Where does the string "fork" appear in the records? Copy every line that contains it.

Records provided>
--- START ---
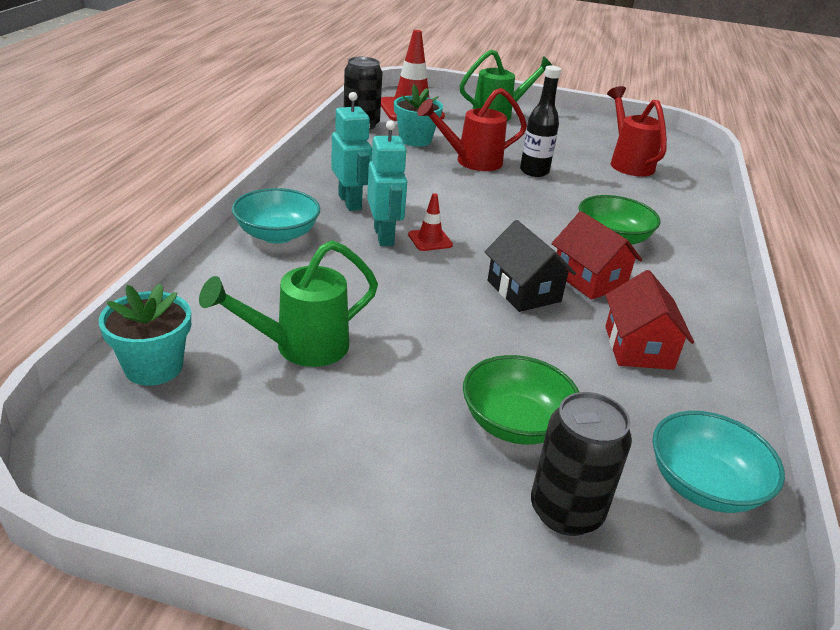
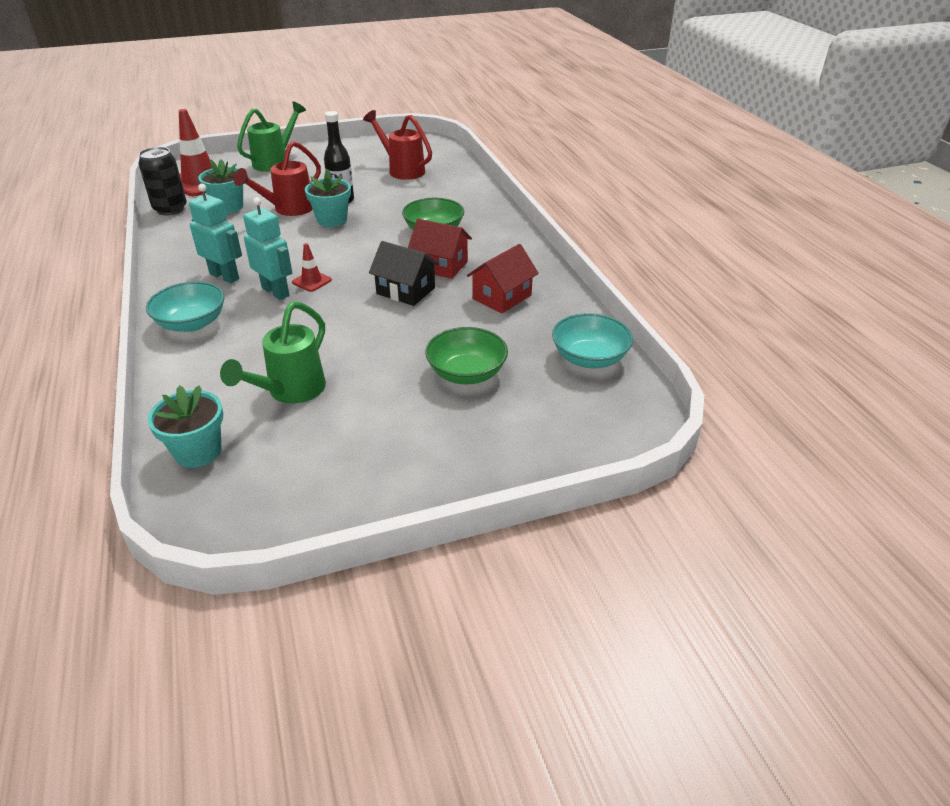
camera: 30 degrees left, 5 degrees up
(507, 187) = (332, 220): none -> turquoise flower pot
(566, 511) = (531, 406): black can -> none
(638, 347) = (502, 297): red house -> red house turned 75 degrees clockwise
--- END ---
--- START ---
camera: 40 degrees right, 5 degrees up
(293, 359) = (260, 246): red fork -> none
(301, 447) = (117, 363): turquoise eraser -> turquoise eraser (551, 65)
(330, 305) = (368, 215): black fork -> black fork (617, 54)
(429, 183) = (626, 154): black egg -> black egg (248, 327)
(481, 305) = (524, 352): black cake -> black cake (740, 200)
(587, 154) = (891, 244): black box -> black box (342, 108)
--- END ---
Solution below>
(293, 359) = (260, 246): red fork -> none
(330, 305) = (368, 215): black fork -> black fork (617, 54)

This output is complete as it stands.